◆ **TASK DESCRIPTION**:
All of the data below should be printed again exactly, pictures excluded.

(Stored entries)
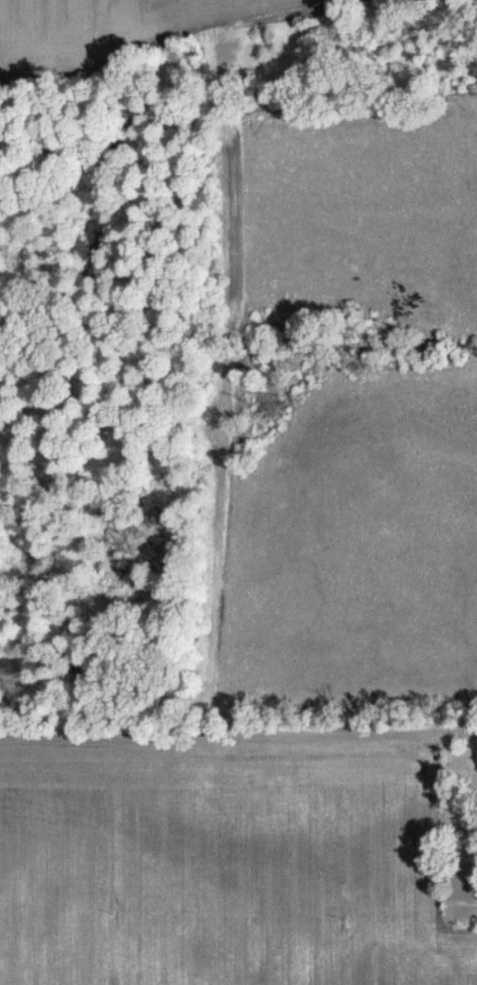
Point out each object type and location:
road: (238, 731)
building: (461, 882)
building: (464, 910)

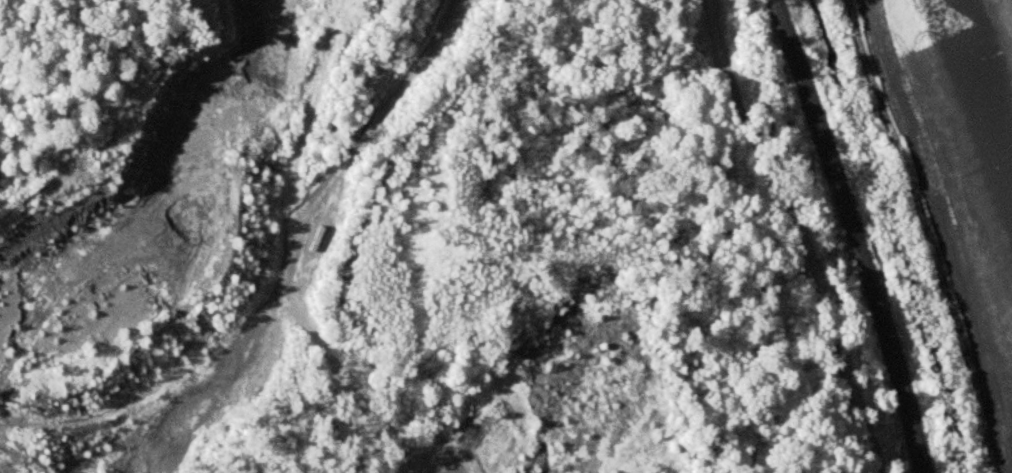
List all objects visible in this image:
road: (797, 233)
railway: (855, 235)

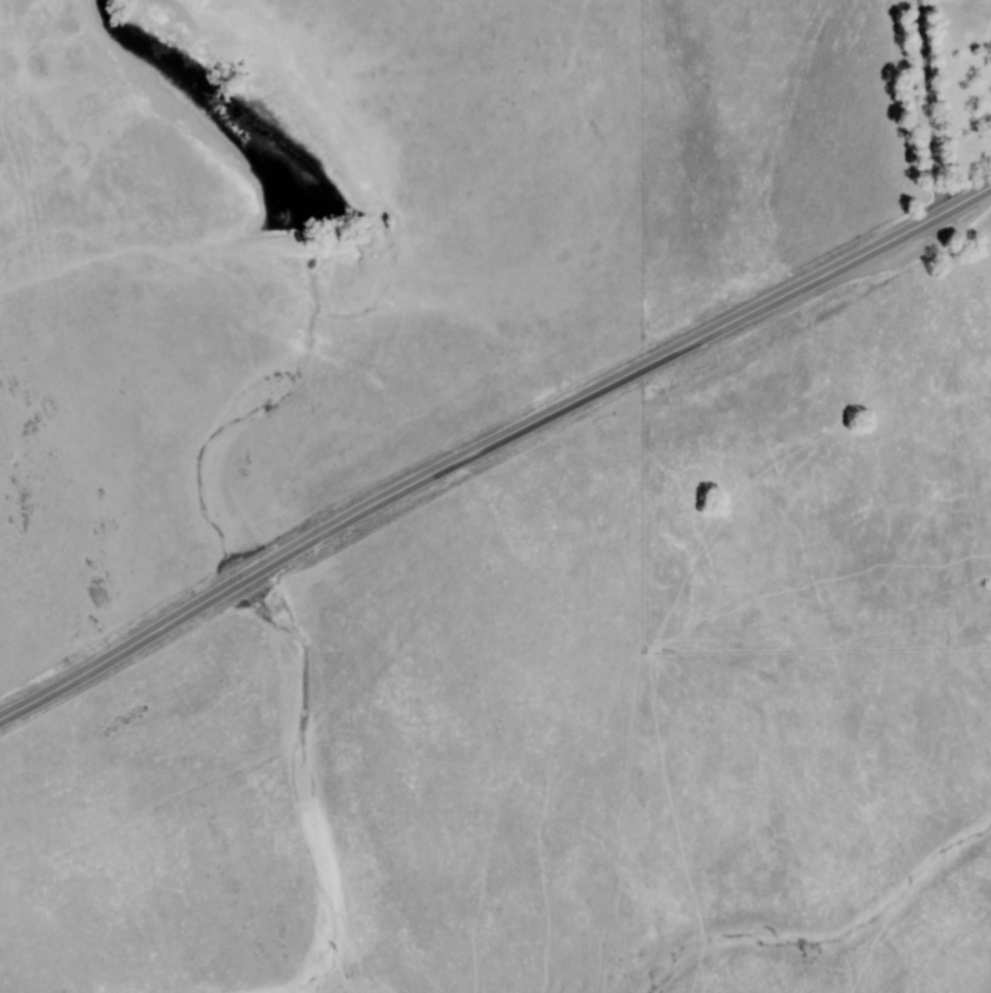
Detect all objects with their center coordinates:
road: (922, 106)
road: (966, 433)
road: (494, 450)

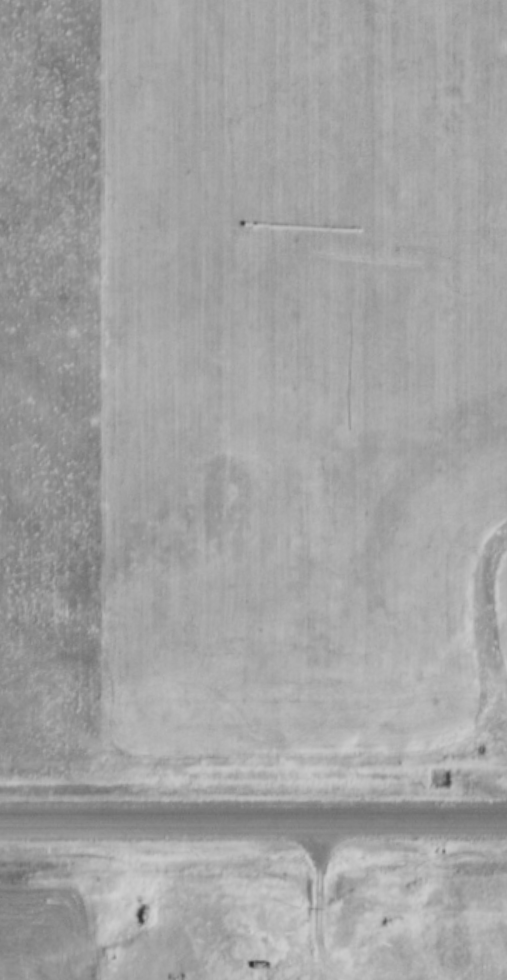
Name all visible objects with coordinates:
road: (253, 821)
road: (319, 900)

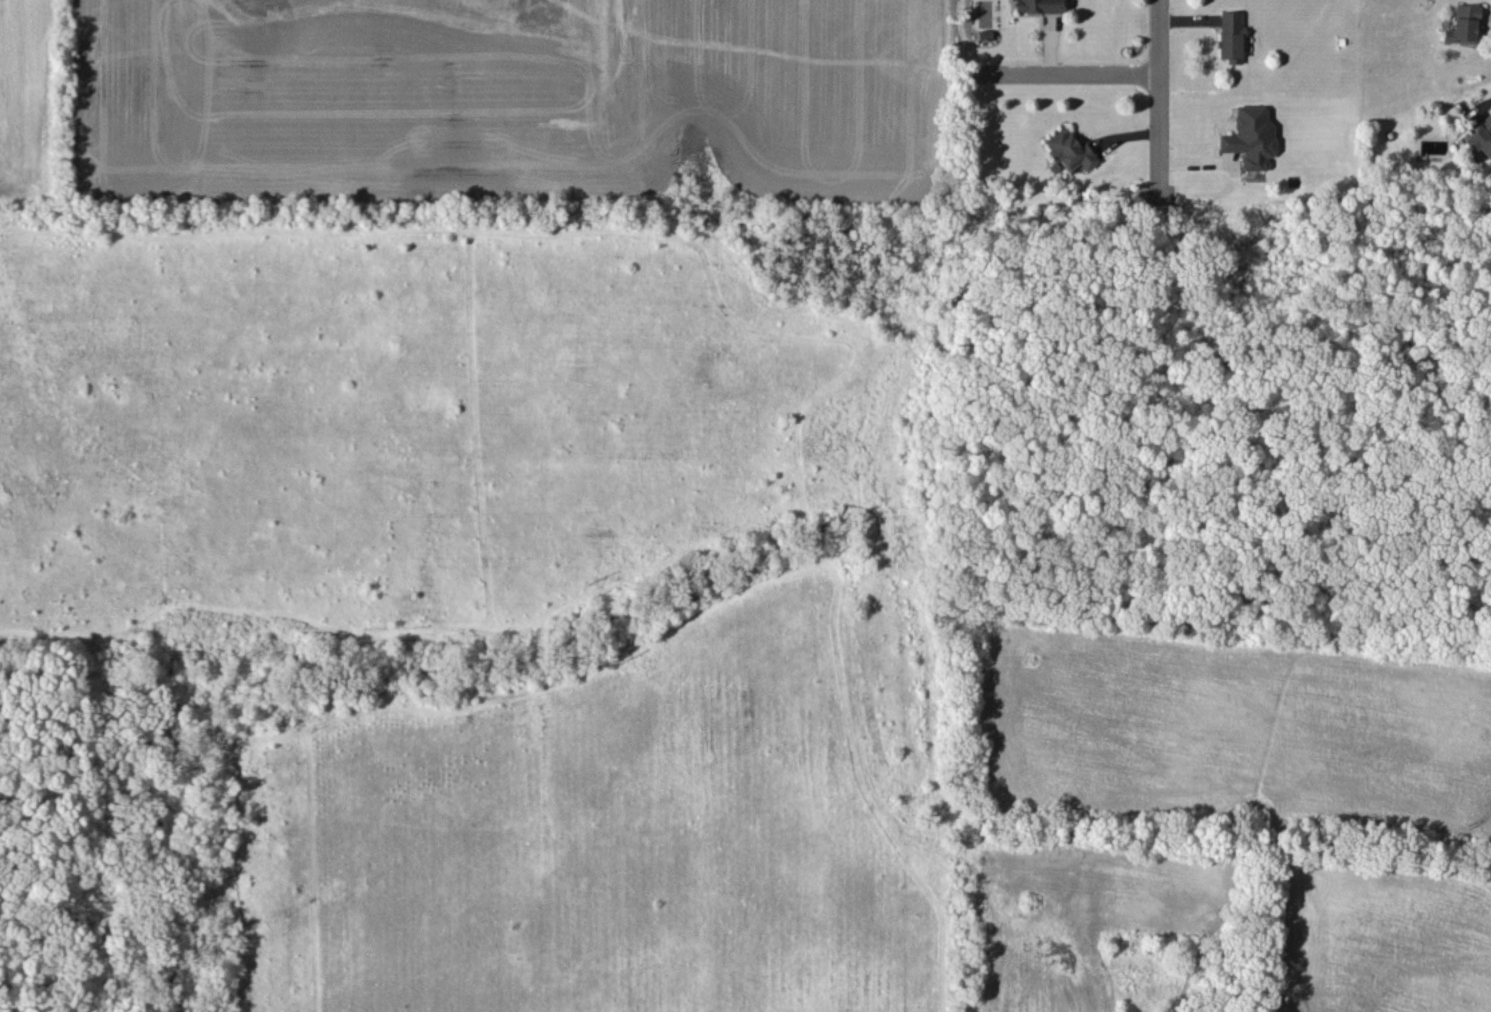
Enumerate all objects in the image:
road: (1167, 0)
building: (1040, 6)
building: (1464, 24)
building: (1231, 36)
road: (1053, 37)
road: (1158, 72)
road: (1064, 73)
road: (1479, 107)
building: (1251, 136)
building: (1480, 137)
building: (1071, 150)

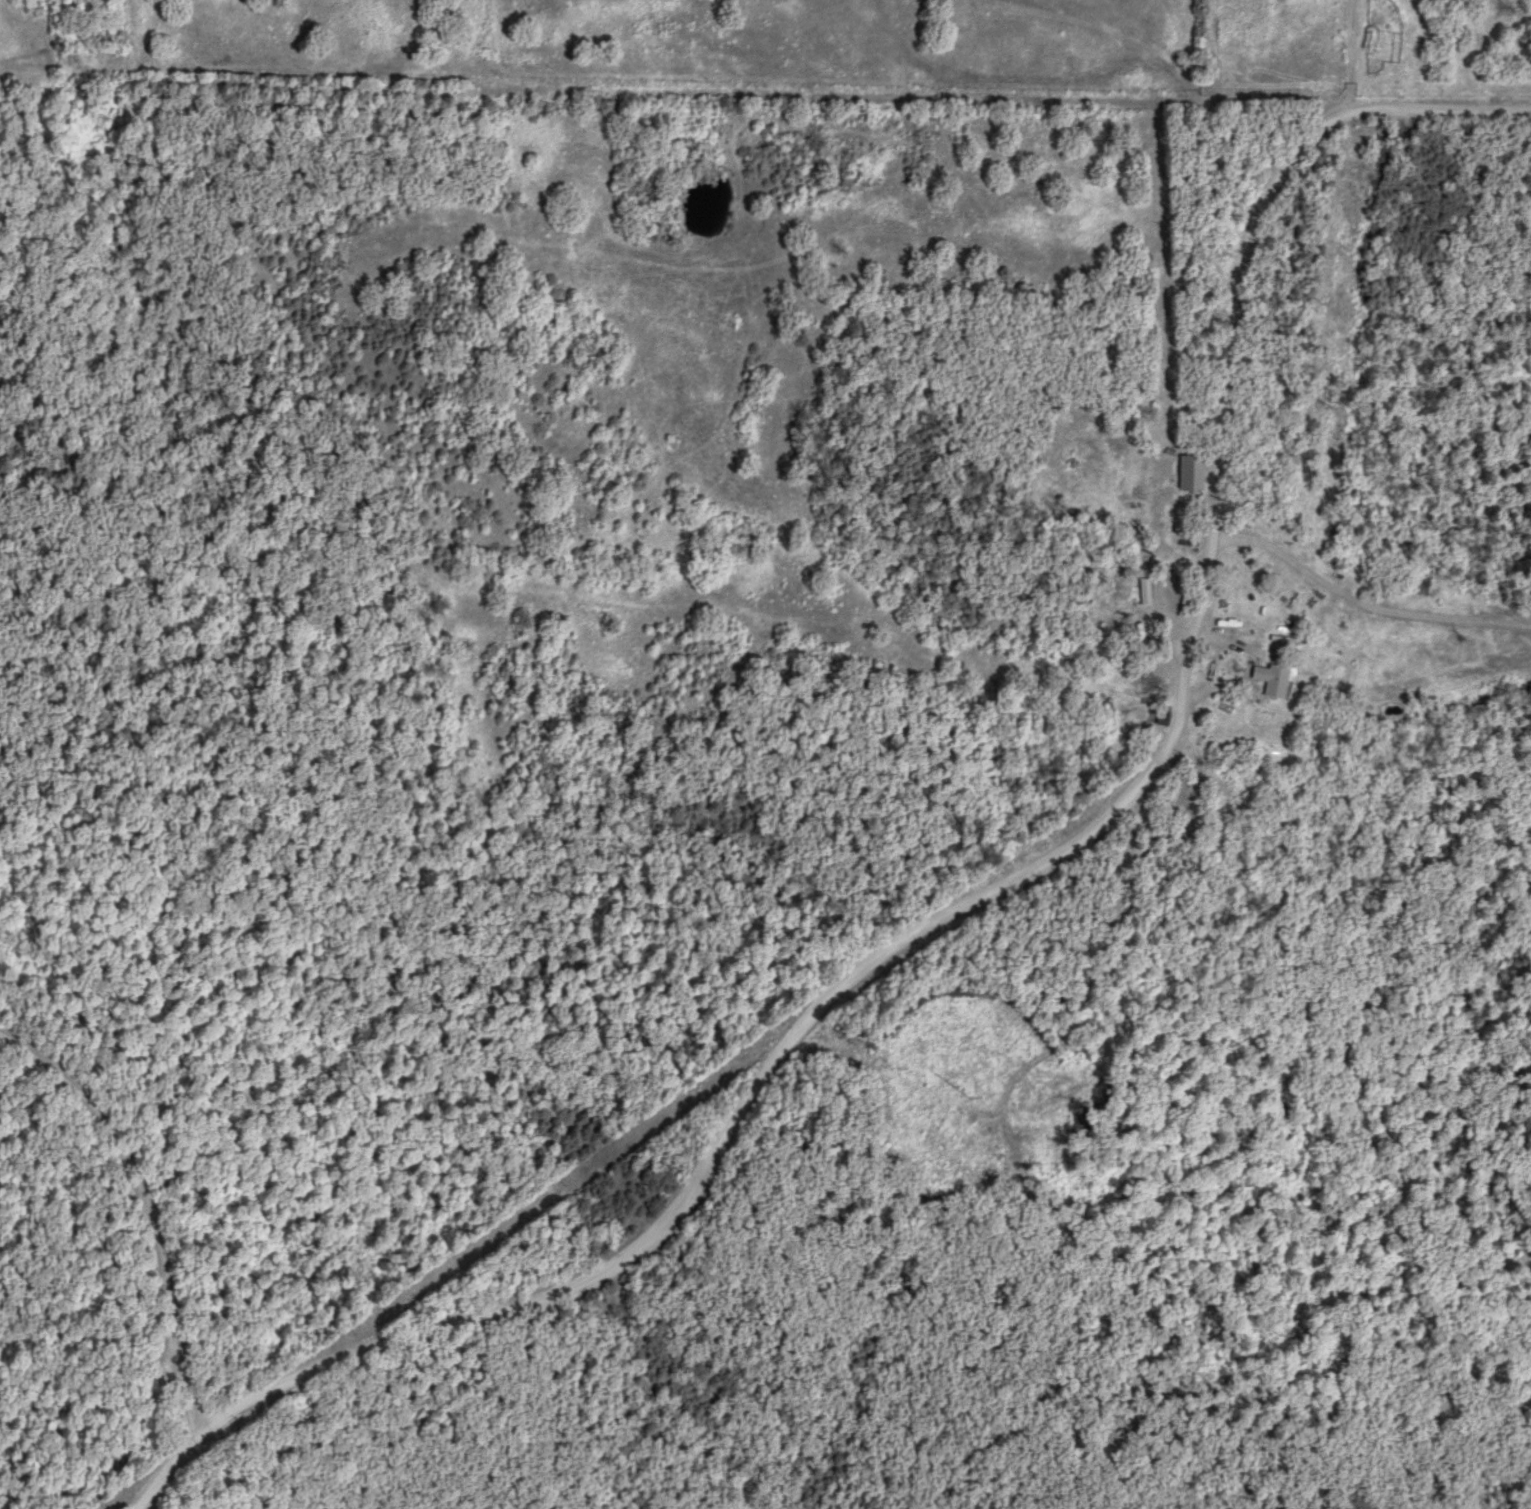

◆ **ANSWER SECTION**:
Point out each object type and location:
road: (238, 731)
building: (461, 882)
building: (464, 910)

List all objects visible in this image:
road: (797, 233)
railway: (855, 235)

Detect all objects with their center coordinates:
road: (922, 106)
road: (966, 433)
road: (494, 450)

Name all visible objects with coordinates:
road: (253, 821)
road: (319, 900)

Enumerate all objects in the image:
road: (1167, 0)
building: (1040, 6)
building: (1464, 24)
building: (1231, 36)
road: (1053, 37)
road: (1158, 72)
road: (1064, 73)
road: (1479, 107)
building: (1251, 136)
building: (1480, 137)
building: (1071, 150)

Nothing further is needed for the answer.